* _Task description_
The material below contains a line with "brown bowling pin [118,111,204,158]" and a line with "yellow cheese [670,297,747,368]". Copy exactly those two lines and all lines between them.

* _Materials provided_
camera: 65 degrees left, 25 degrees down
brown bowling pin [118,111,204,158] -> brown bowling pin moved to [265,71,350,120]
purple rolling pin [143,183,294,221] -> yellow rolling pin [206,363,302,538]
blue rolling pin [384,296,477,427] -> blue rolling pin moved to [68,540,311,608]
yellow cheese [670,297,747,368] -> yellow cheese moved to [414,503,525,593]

...

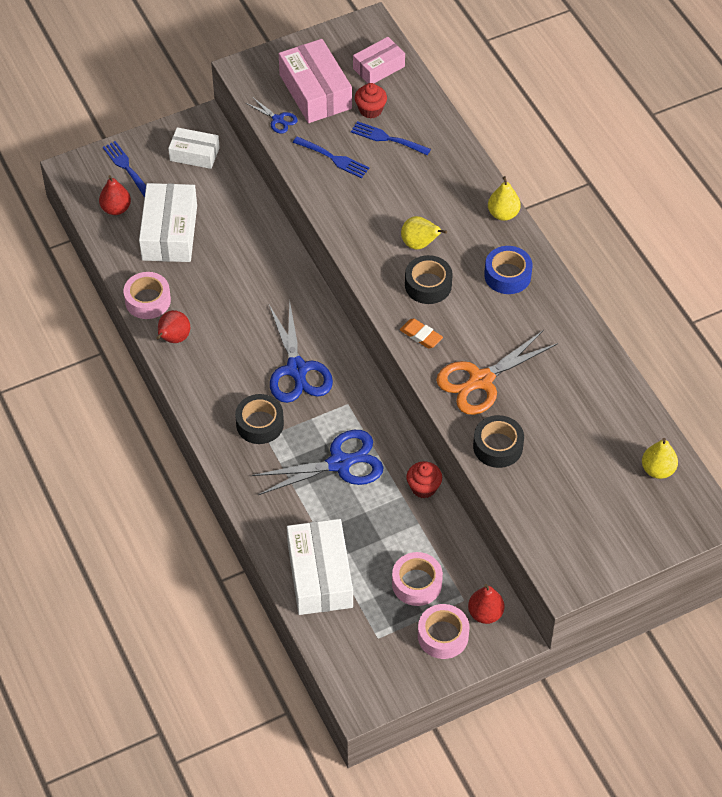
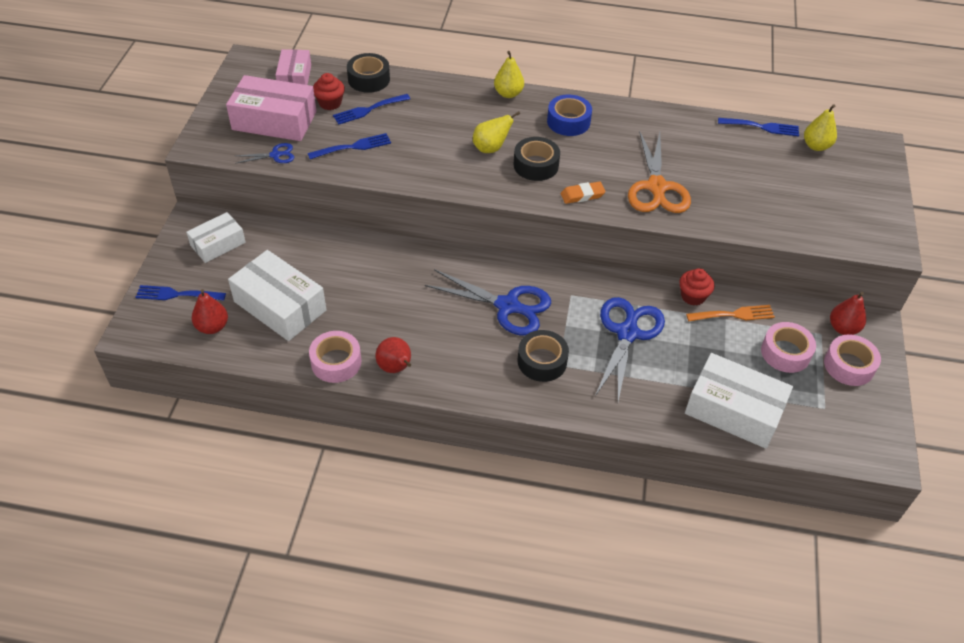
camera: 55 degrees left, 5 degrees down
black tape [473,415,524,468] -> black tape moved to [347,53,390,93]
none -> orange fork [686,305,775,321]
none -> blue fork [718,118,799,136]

* _Exercise result_
brown bowling pin [118,111,204,158] -> brown bowling pin moved to [265,71,350,120]
purple rolling pin [143,183,294,221] -> yellow rolling pin [206,363,302,538]
blue rolling pin [384,296,477,427] -> blue rolling pin moved to [68,540,311,608]
yellow cheese [670,297,747,368] -> yellow cheese moved to [414,503,525,593]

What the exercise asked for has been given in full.